***** EXTRACTED RECORDS *****
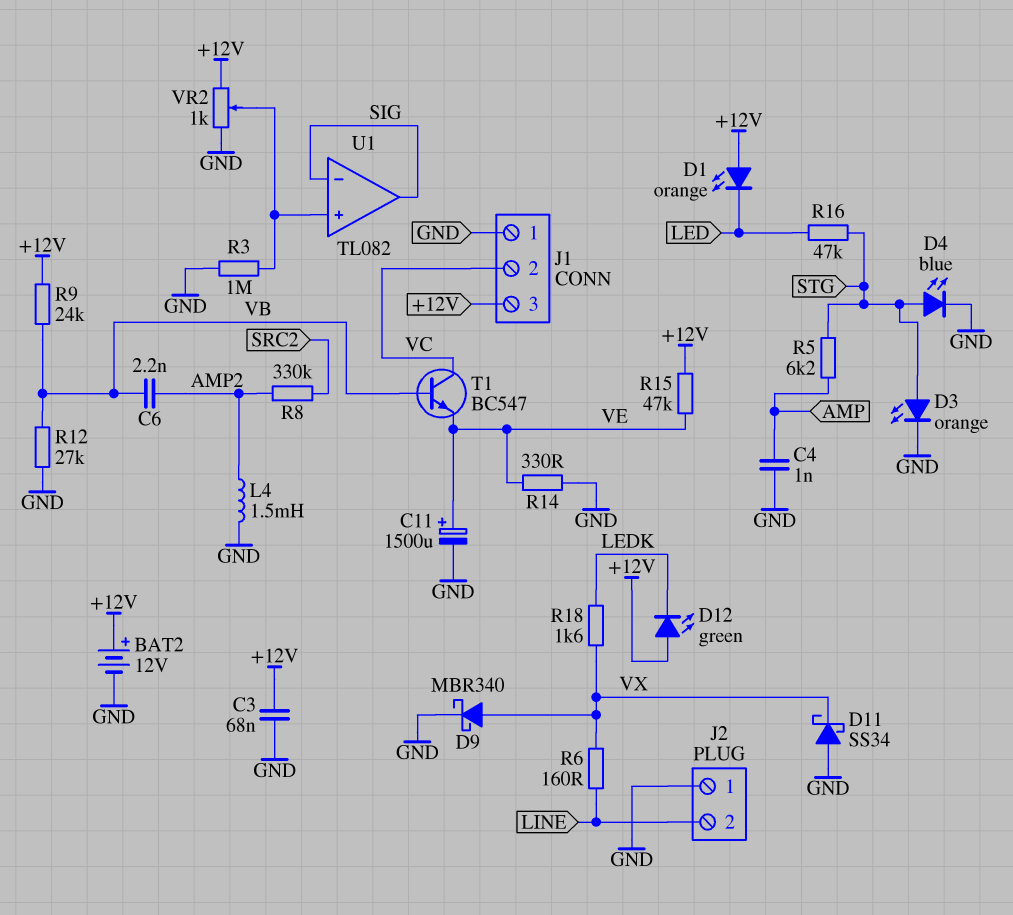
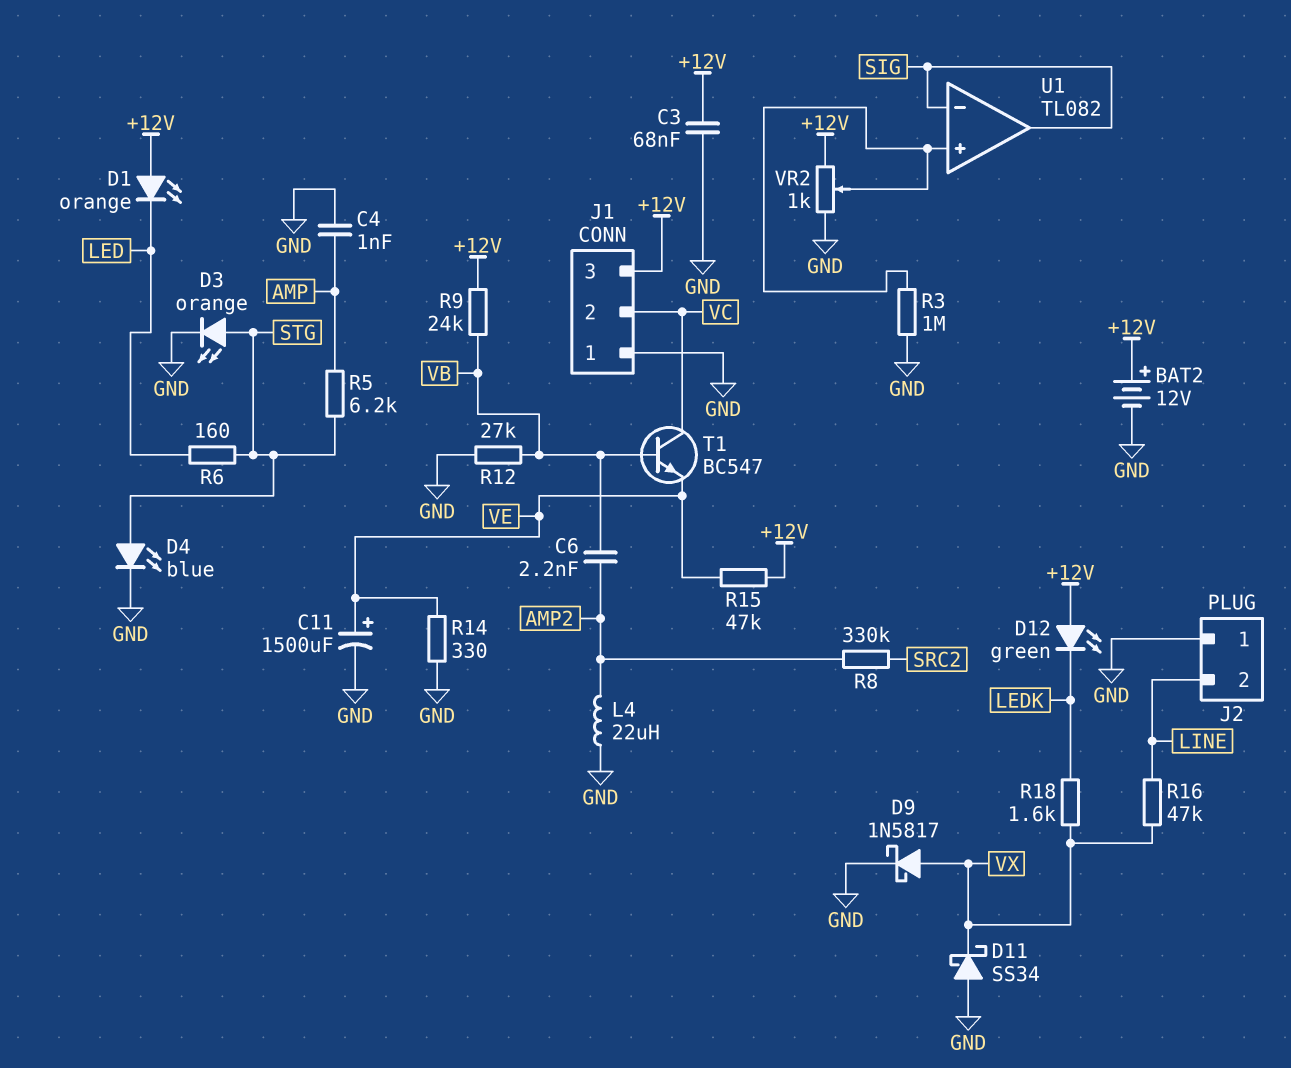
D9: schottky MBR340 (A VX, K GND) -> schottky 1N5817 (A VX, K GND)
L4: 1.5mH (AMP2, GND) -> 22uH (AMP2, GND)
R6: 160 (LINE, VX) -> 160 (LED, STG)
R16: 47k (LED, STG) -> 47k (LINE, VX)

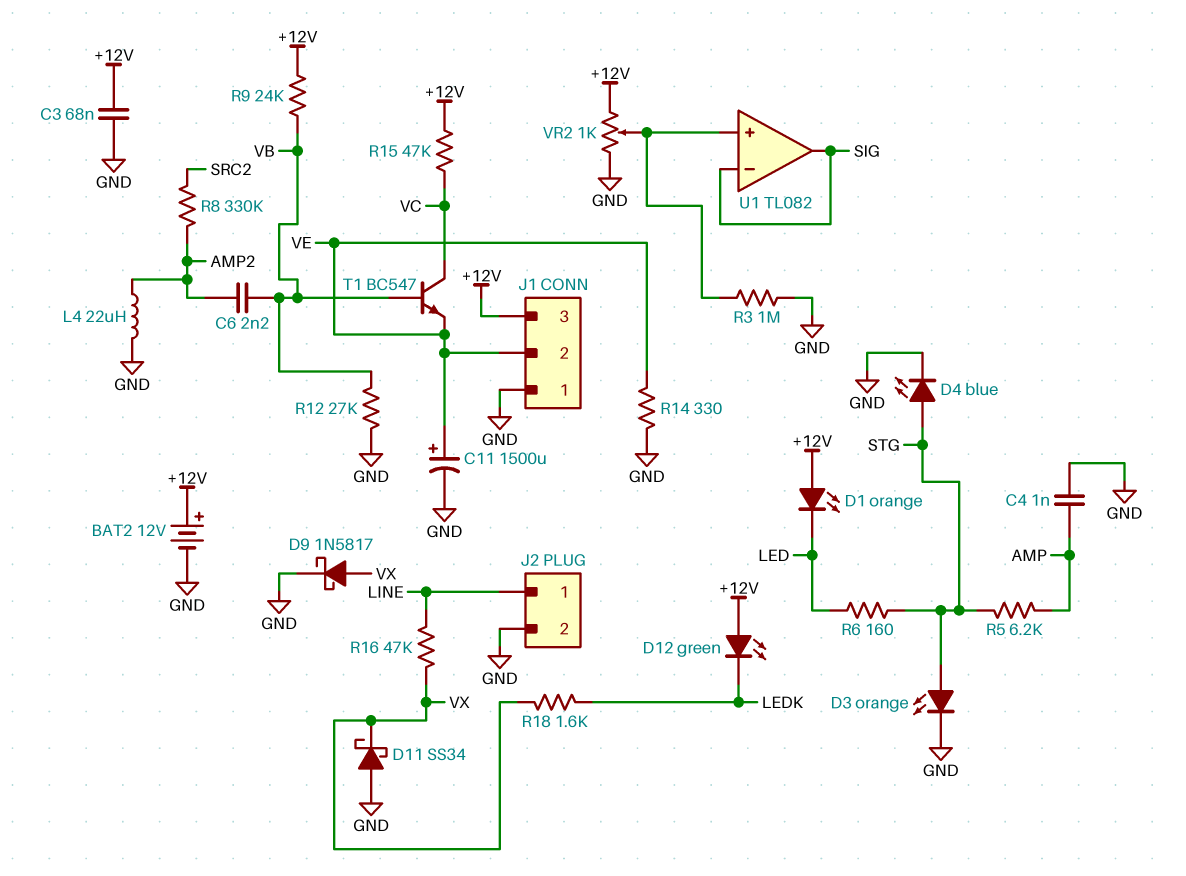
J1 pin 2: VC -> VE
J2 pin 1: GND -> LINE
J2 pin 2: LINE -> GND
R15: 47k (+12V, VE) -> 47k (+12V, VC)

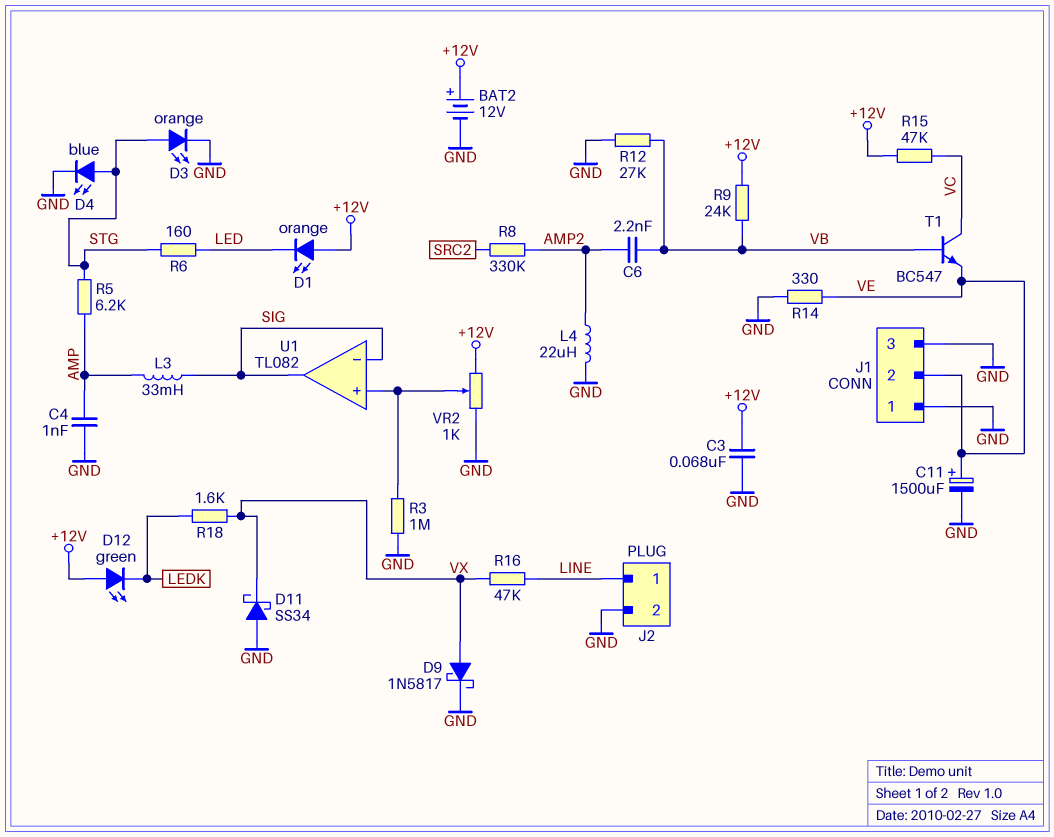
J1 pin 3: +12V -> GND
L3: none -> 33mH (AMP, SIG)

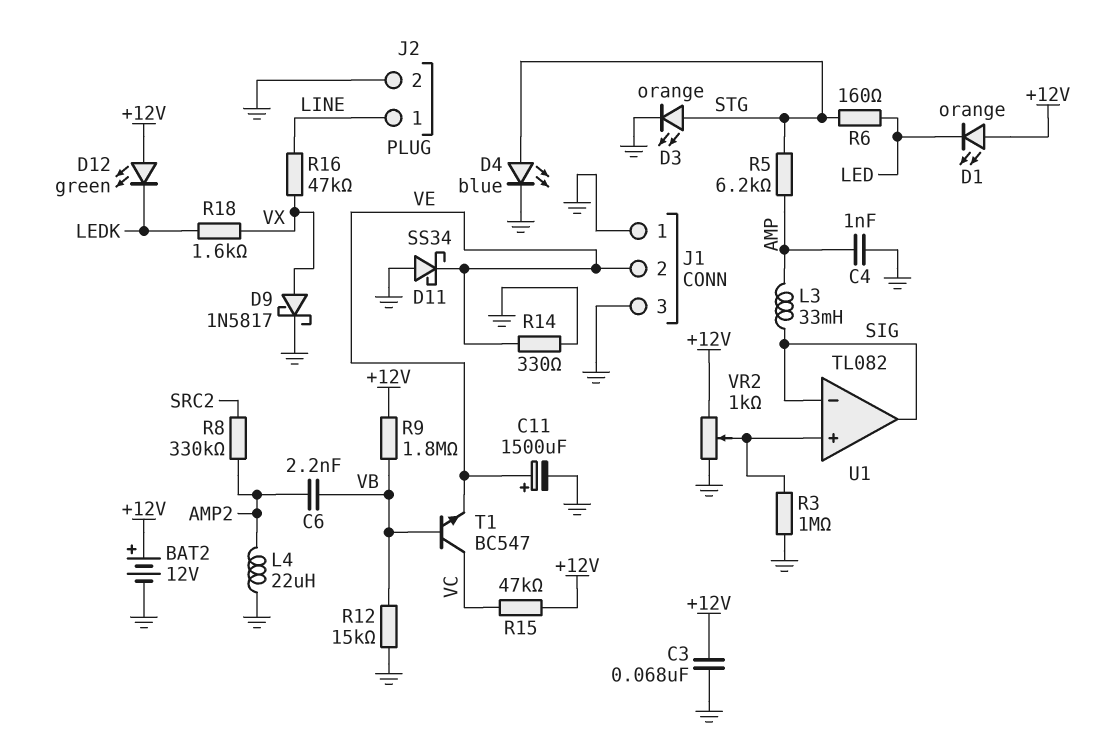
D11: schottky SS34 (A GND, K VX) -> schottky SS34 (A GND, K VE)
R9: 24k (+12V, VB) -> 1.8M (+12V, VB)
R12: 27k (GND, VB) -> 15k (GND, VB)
*****
> _GOAL OF THE EXERCISE_
Copy each entry exactly as written. Pictures do not belong in the copy.

> _ANSWER FOR THE TASK_
D9: schottky MBR340 (A VX, K GND) -> schottky 1N5817 (A VX, K GND)
L4: 1.5mH (AMP2, GND) -> 22uH (AMP2, GND)
R6: 160 (LINE, VX) -> 160 (LED, STG)
R16: 47k (LED, STG) -> 47k (LINE, VX)

J1 pin 2: VC -> VE
J2 pin 1: GND -> LINE
J2 pin 2: LINE -> GND
R15: 47k (+12V, VE) -> 47k (+12V, VC)

J1 pin 3: +12V -> GND
L3: none -> 33mH (AMP, SIG)

D11: schottky SS34 (A GND, K VX) -> schottky SS34 (A GND, K VE)
R9: 24k (+12V, VB) -> 1.8M (+12V, VB)
R12: 27k (GND, VB) -> 15k (GND, VB)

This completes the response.